> **Data under study**
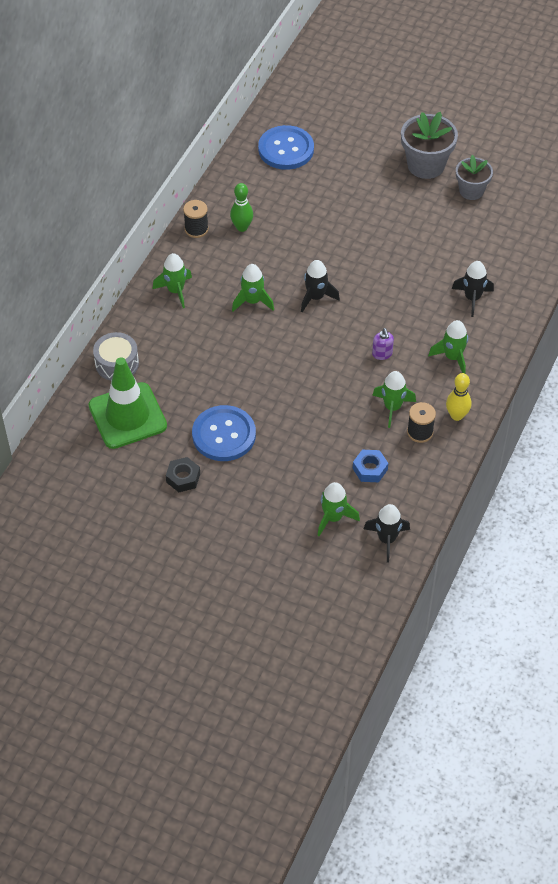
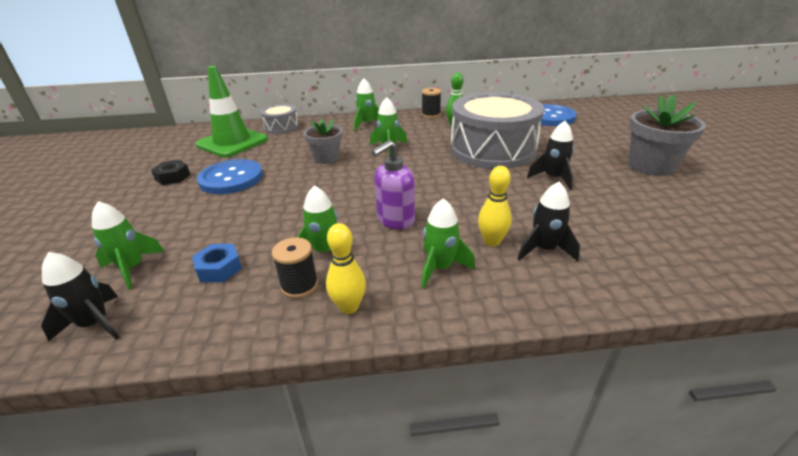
camera: 60 degrees right, 20 degrees down
black rocket [301,260,340,312] -> black rocket moved to [527,121,574,190]
purple soap dispenser [372,328,394,360] -> purple soap dispenser [371,140,415,229], size x1.70
grey flower pot [456,155,493,200] -> grey flower pot moved to [304,119,342,164]
none -> grey drum [450,92,544,169]
none -> yellow bowling pin [478,166,512,247]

> **Activity**
The records above must be echoed exactly, minus their pictures.

> **Completed exercise**
camera: 60 degrees right, 20 degrees down
black rocket [301,260,340,312] -> black rocket moved to [527,121,574,190]
purple soap dispenser [372,328,394,360] -> purple soap dispenser [371,140,415,229], size x1.70
grey flower pot [456,155,493,200] -> grey flower pot moved to [304,119,342,164]
none -> grey drum [450,92,544,169]
none -> yellow bowling pin [478,166,512,247]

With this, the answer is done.